*** Task input Section Begins ***
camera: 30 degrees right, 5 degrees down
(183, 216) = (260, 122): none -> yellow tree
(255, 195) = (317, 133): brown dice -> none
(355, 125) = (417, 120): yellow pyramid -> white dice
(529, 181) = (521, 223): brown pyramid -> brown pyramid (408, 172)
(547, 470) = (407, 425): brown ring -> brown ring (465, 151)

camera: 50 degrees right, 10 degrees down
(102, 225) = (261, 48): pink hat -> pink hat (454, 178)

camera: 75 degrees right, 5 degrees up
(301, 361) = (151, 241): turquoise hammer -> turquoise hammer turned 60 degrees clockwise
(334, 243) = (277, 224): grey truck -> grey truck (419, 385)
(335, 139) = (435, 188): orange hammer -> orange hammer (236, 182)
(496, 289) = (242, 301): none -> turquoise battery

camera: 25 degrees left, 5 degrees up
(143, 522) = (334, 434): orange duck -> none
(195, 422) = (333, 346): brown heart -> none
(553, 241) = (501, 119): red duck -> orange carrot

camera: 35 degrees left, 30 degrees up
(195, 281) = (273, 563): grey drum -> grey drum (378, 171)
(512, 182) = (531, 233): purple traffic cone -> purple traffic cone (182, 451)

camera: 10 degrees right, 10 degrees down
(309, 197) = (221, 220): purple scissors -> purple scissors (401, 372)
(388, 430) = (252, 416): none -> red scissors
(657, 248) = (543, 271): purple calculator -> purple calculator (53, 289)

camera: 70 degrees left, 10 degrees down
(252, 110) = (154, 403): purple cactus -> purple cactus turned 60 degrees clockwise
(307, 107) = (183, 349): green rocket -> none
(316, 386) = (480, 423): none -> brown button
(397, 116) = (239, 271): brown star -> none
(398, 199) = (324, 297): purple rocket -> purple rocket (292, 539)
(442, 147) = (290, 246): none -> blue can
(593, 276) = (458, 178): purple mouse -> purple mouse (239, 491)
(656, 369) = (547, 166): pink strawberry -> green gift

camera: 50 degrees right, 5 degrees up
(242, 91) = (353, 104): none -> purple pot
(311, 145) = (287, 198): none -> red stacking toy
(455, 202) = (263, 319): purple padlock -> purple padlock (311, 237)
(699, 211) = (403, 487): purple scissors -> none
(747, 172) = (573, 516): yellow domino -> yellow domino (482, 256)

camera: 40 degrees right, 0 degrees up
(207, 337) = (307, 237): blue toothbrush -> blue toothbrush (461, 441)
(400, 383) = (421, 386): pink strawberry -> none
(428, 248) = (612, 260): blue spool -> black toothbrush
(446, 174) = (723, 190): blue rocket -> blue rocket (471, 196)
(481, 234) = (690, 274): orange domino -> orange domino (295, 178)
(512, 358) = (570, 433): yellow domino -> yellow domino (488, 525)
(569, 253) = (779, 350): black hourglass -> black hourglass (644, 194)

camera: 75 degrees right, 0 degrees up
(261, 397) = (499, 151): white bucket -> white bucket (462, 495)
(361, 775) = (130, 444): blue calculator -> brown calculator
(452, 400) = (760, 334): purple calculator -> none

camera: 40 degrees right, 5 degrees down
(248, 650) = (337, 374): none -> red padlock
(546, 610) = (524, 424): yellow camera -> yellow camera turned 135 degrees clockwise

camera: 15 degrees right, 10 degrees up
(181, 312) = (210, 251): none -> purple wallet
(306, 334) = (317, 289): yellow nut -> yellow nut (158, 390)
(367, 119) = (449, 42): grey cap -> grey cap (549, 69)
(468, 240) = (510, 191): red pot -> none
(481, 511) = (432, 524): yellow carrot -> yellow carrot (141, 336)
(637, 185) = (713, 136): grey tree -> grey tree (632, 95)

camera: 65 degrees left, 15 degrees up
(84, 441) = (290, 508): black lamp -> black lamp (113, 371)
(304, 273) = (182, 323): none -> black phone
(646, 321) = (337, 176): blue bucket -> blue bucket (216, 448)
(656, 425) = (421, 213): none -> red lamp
*** Task input Section Ends ***
(What this task involves) Search the listing above for "purple" and copy every line that has it.

(Exercise result)
(512, 182) = (531, 233): purple traffic cone -> purple traffic cone (182, 451)
(309, 197) = (221, 220): purple scissors -> purple scissors (401, 372)
(657, 248) = (543, 271): purple calculator -> purple calculator (53, 289)
(252, 110) = (154, 403): purple cactus -> purple cactus turned 60 degrees clockwise
(398, 199) = (324, 297): purple rocket -> purple rocket (292, 539)
(593, 276) = (458, 178): purple mouse -> purple mouse (239, 491)
(242, 91) = (353, 104): none -> purple pot
(455, 202) = (263, 319): purple padlock -> purple padlock (311, 237)
(699, 211) = (403, 487): purple scissors -> none
(452, 400) = (760, 334): purple calculator -> none
(181, 312) = (210, 251): none -> purple wallet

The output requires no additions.